══ Data for processing ══

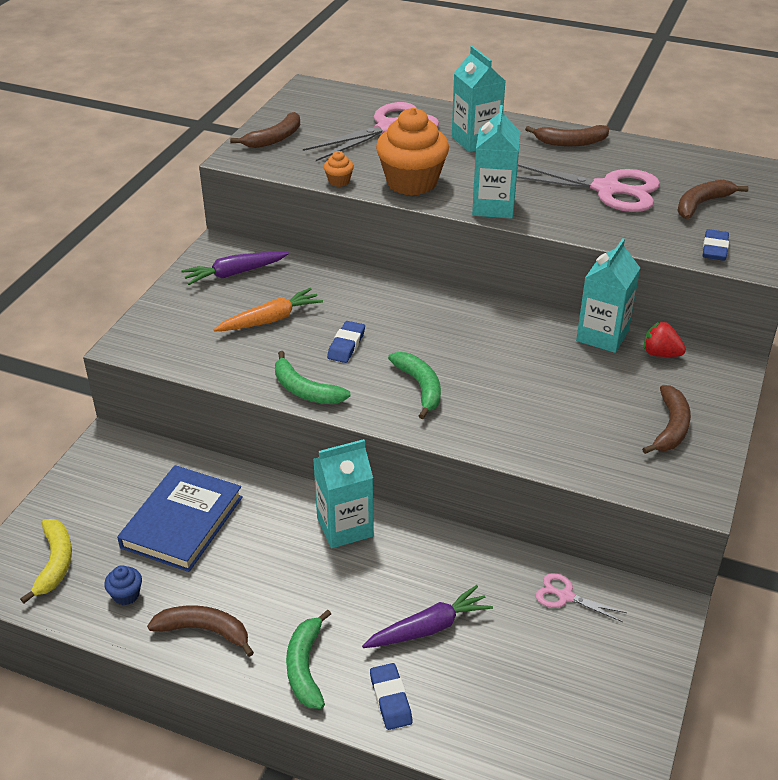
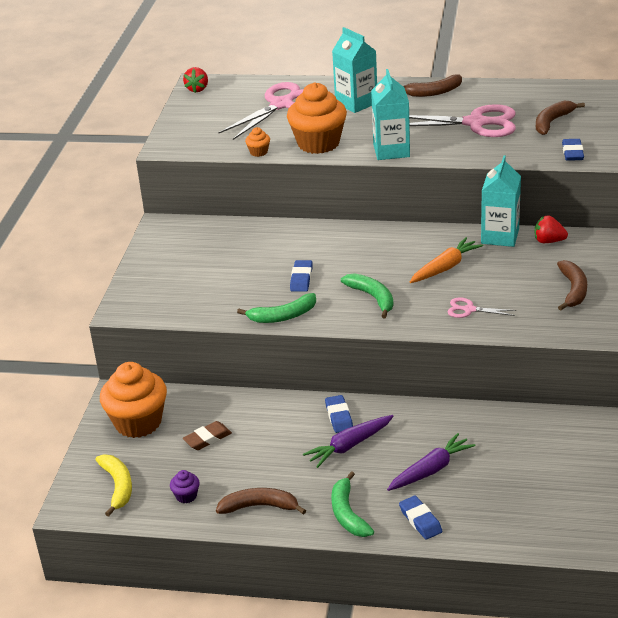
camera: 10 degrees left, 5 degrees down
blue cupcake [104,565,142,605] -> purple cupcake [170,470,200,503]
blue book [117,465,243,572] -> brown eraser [183,421,232,450]
purple carrot [181,251,289,285] -> purple carrot moved to [303,415,394,468]
orange carrot [214,288,323,332] -> orange carrot moved to [410,237,483,283]
brown banana [230,112,300,148] -> none
green banana [275,351,351,404] -> green banana turned 45 degrees counterclockwise [237,293,316,323]
turquoise carton [313,439,374,548] -> blue eraser [325,395,353,433]
pink scissors [536,573,627,622] -> pink scissors moved to [447,297,516,318]
none -> orange cupcake [100,362,167,438]
none -> red strawberry [183,67,208,92]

═══

Exercise aim:
Retrieve all lines from the data that contain the string "purple".

Final answer:
blue cupcake [104,565,142,605] -> purple cupcake [170,470,200,503]
purple carrot [181,251,289,285] -> purple carrot moved to [303,415,394,468]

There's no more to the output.